Items listed in a dataset
---

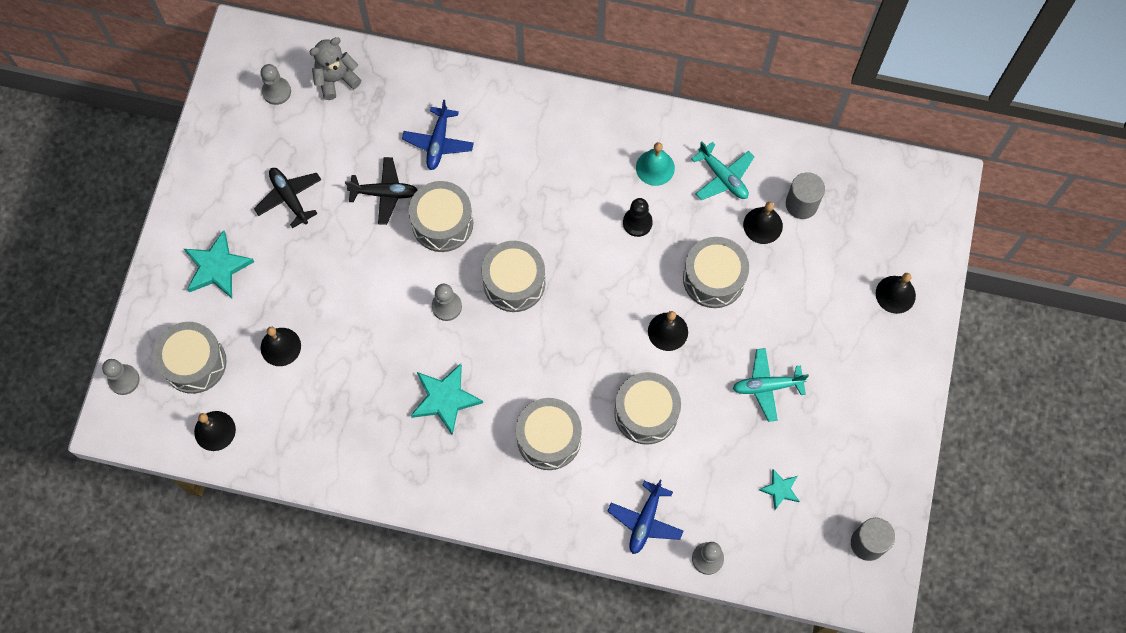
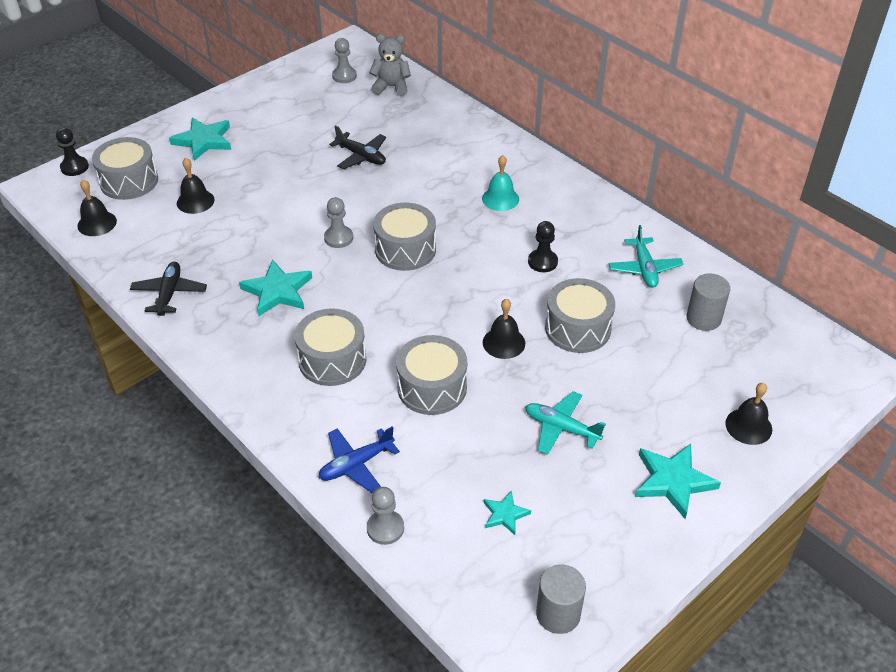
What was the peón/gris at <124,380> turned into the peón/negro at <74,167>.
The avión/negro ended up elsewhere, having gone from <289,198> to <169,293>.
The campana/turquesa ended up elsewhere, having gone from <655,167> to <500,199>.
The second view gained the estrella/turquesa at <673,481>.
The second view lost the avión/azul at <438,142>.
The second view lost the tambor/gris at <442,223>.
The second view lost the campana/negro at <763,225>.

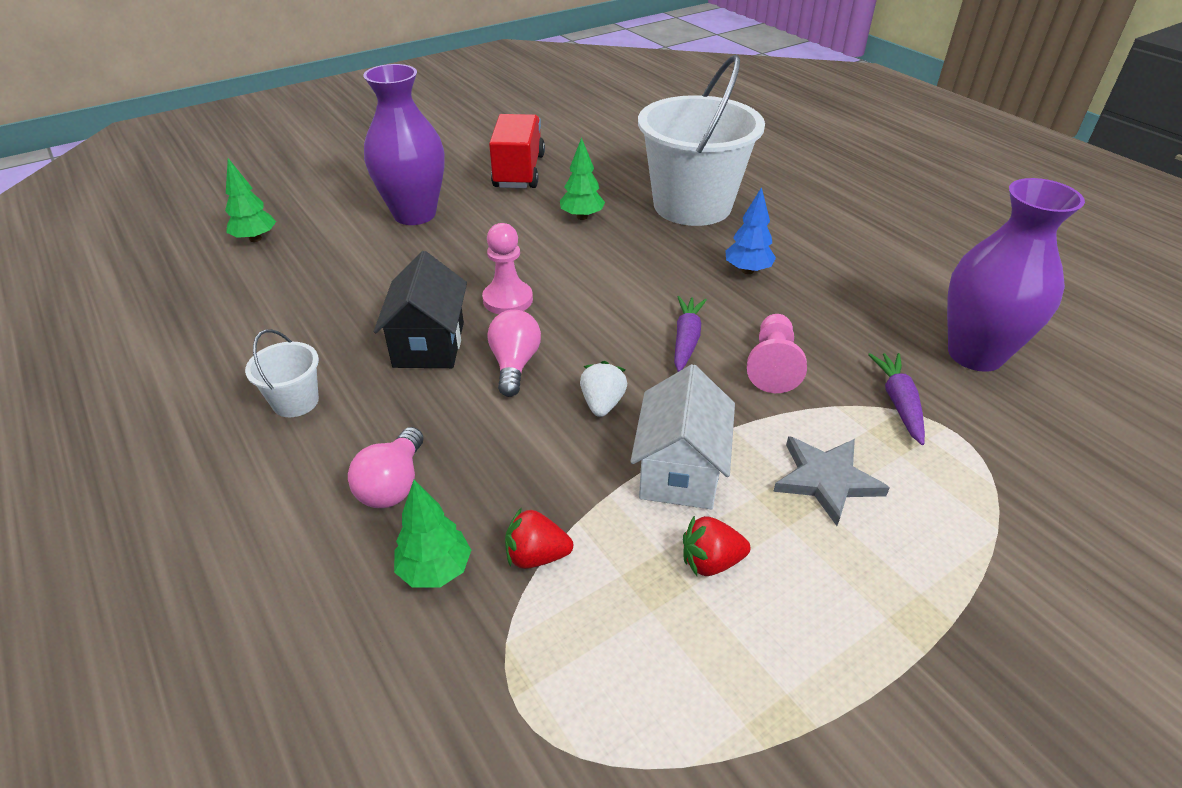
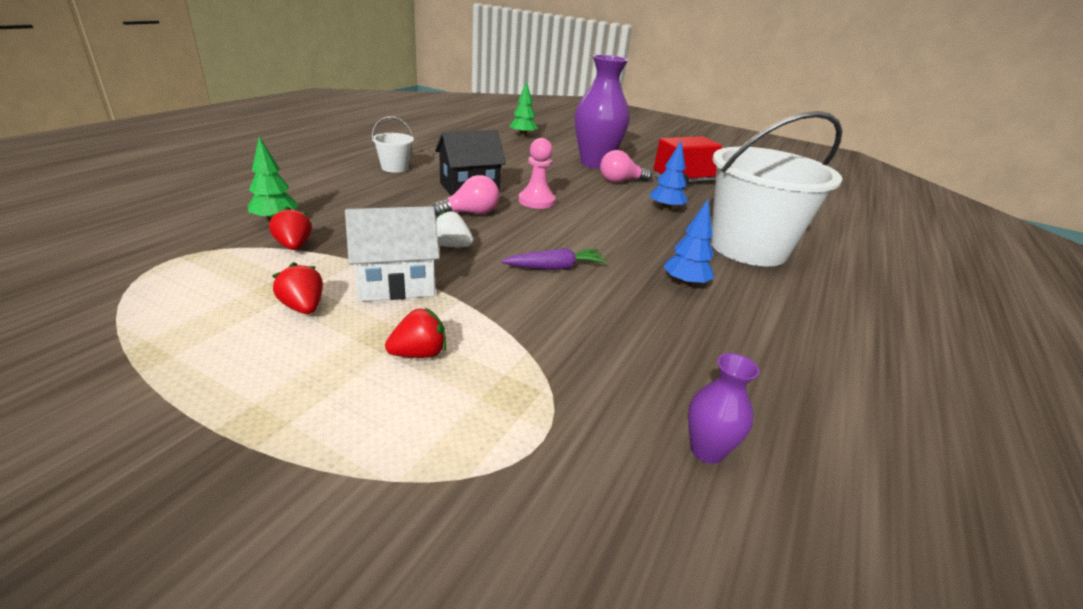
Where the estrella/gris stood at <826,480>, the fresa/rojo came to stand at <419,354>.
The fresa/blanco at <602,404> ended up facing another way, 135 degrees counterclockwise from before.
The bombilla/rosa ended up elsewhere, having gone from <393,485> to <620,181>.
What was the árbol/verde at <582,217> turned into the árbol/azul at <665,209>.
The size of the florero/morado at <975,354> changed by a factor of 0.47.
The second view lost the peón/rosa at <772,366>.
The second view lost the zanahoria/morado at <898,402>.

---

TASK INSTRUCTIONS → Leave the pictures out and reproduce every record above exactly.

RESULT OF THE EXERCISE →
What was the peón/gris at <124,380> turned into the peón/negro at <74,167>.
The avión/negro ended up elsewhere, having gone from <289,198> to <169,293>.
The campana/turquesa ended up elsewhere, having gone from <655,167> to <500,199>.
The second view gained the estrella/turquesa at <673,481>.
The second view lost the avión/azul at <438,142>.
The second view lost the tambor/gris at <442,223>.
The second view lost the campana/negro at <763,225>.

Where the estrella/gris stood at <826,480>, the fresa/rojo came to stand at <419,354>.
The fresa/blanco at <602,404> ended up facing another way, 135 degrees counterclockwise from before.
The bombilla/rosa ended up elsewhere, having gone from <393,485> to <620,181>.
What was the árbol/verde at <582,217> turned into the árbol/azul at <665,209>.
The size of the florero/morado at <975,354> changed by a factor of 0.47.
The second view lost the peón/rosa at <772,366>.
The second view lost the zanahoria/morado at <898,402>.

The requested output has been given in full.